**Problem:** The full listing, minus its pictures, should be printed again exactly as it stands.

**Data supplied:**
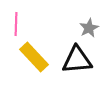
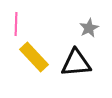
black triangle: moved 1 px left, 3 px down
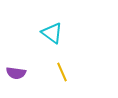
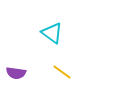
yellow line: rotated 30 degrees counterclockwise
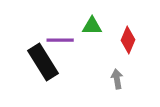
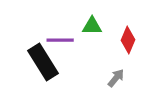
gray arrow: moved 1 px left, 1 px up; rotated 48 degrees clockwise
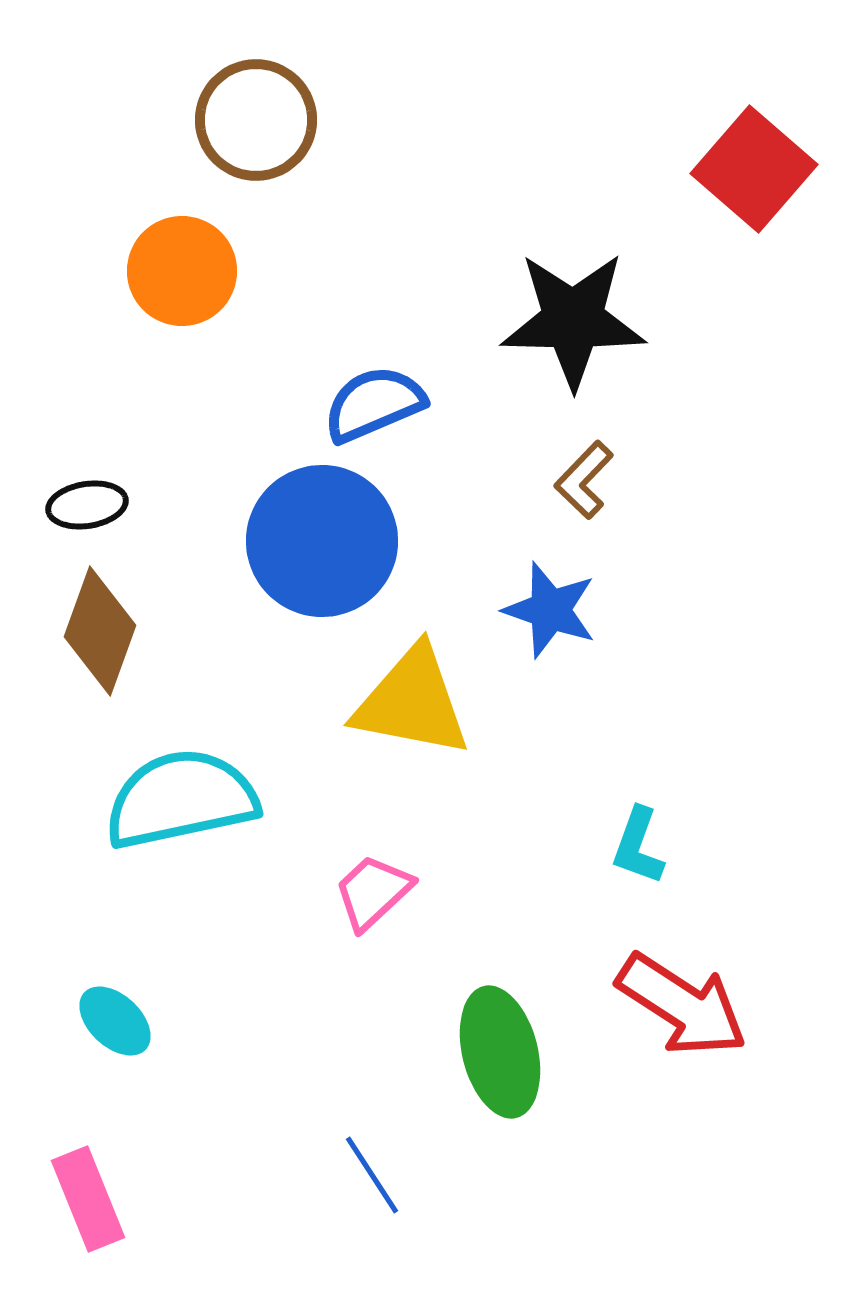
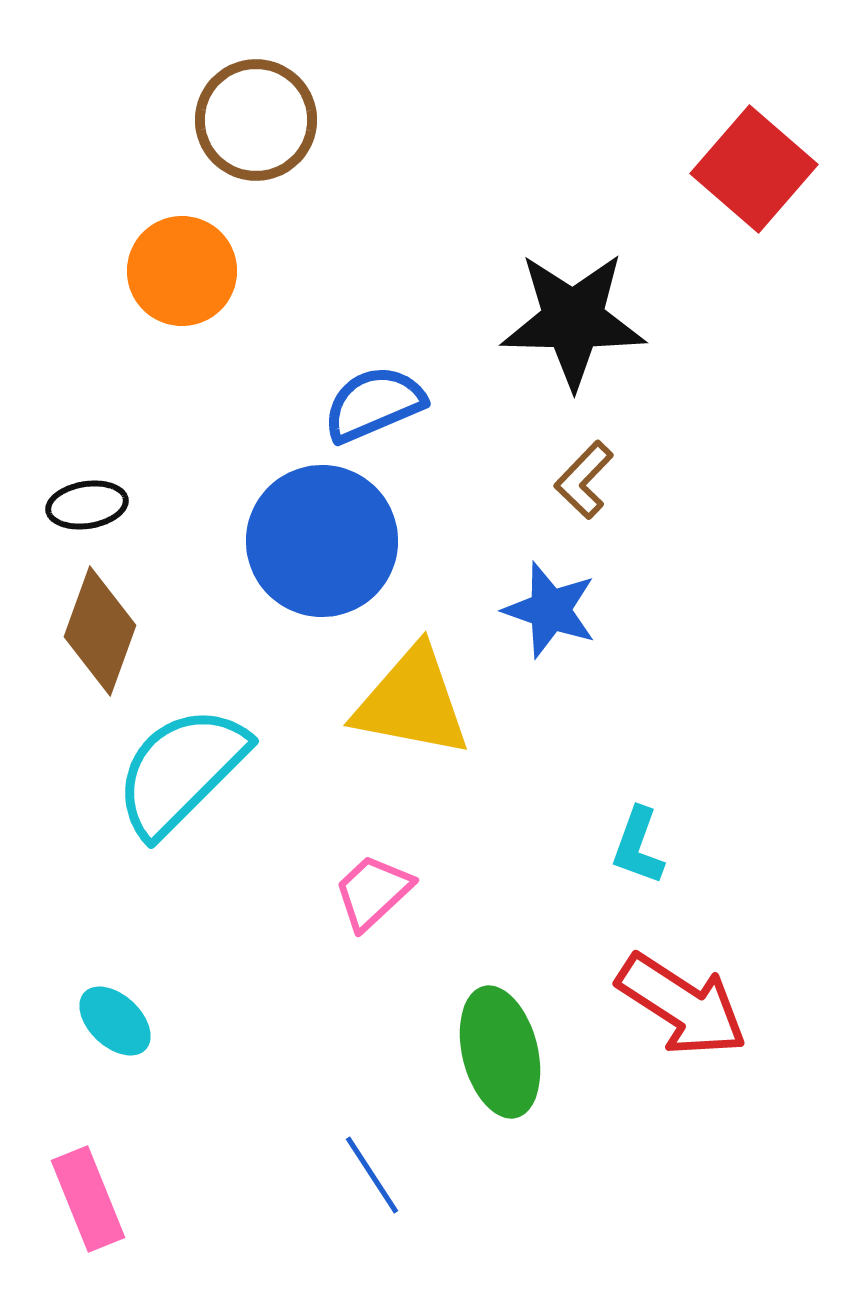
cyan semicircle: moved 28 px up; rotated 33 degrees counterclockwise
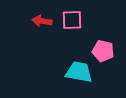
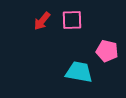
red arrow: rotated 60 degrees counterclockwise
pink pentagon: moved 4 px right
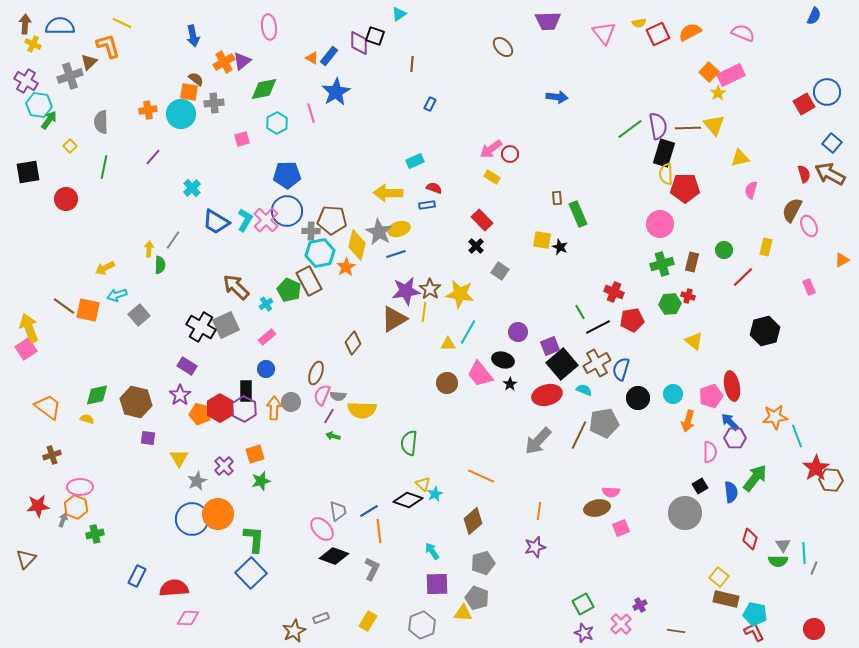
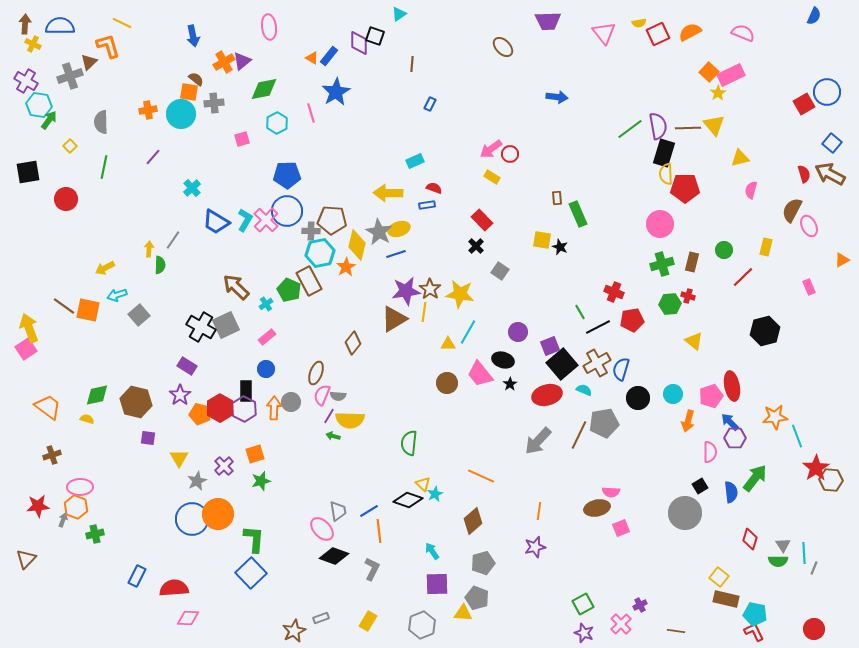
yellow semicircle at (362, 410): moved 12 px left, 10 px down
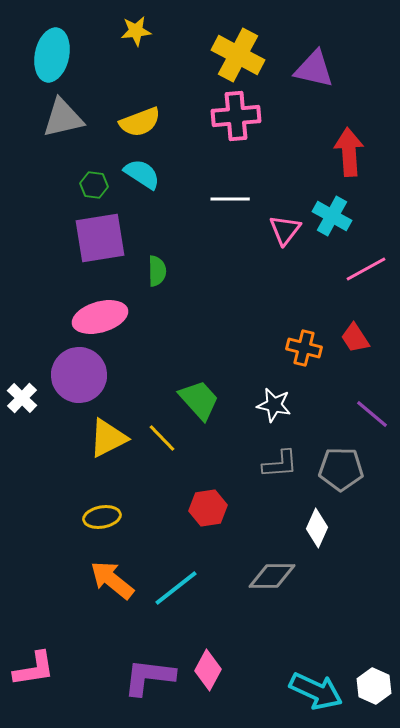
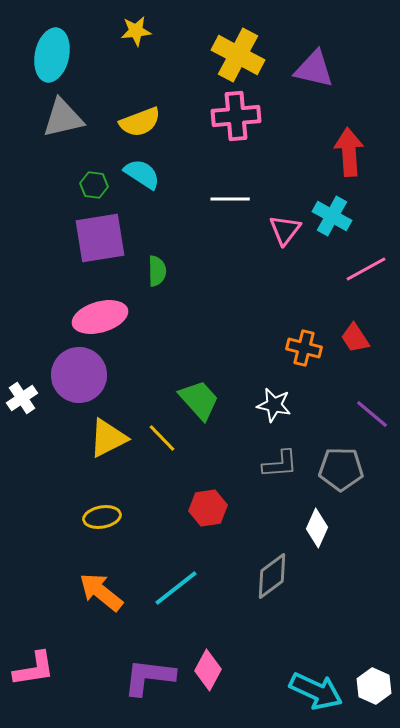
white cross: rotated 12 degrees clockwise
gray diamond: rotated 36 degrees counterclockwise
orange arrow: moved 11 px left, 12 px down
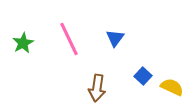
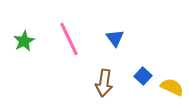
blue triangle: rotated 12 degrees counterclockwise
green star: moved 1 px right, 2 px up
brown arrow: moved 7 px right, 5 px up
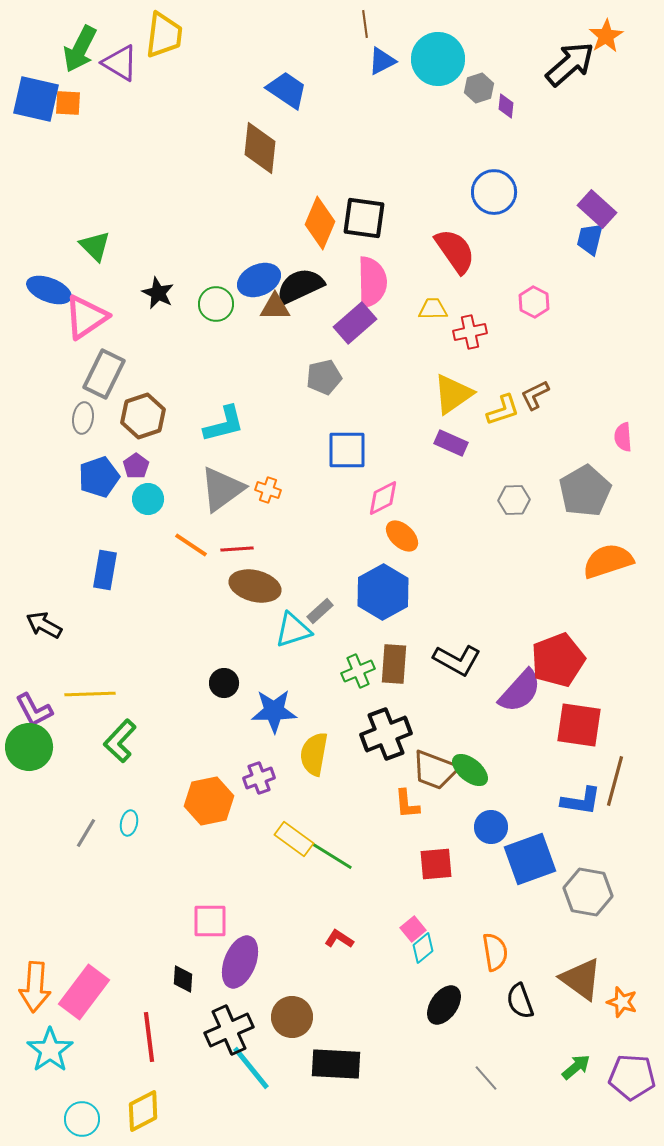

**Result of the exercise:**
black triangle: moved 1 px left, 3 px down
yellow line: rotated 30 degrees counterclockwise
gray arrow: moved 1 px left, 1 px up; rotated 48 degrees clockwise
cyan semicircle: moved 28 px up; rotated 33 degrees counterclockwise
red arrow: rotated 60 degrees counterclockwise
pink pentagon: moved 4 px right
yellow semicircle at (362, 410): moved 12 px left, 10 px down
white cross: rotated 12 degrees clockwise
gray diamond: rotated 36 degrees counterclockwise
orange arrow: moved 11 px left, 12 px down
blue triangle: rotated 12 degrees counterclockwise
green star: moved 1 px right, 2 px up
brown arrow: moved 7 px right, 5 px up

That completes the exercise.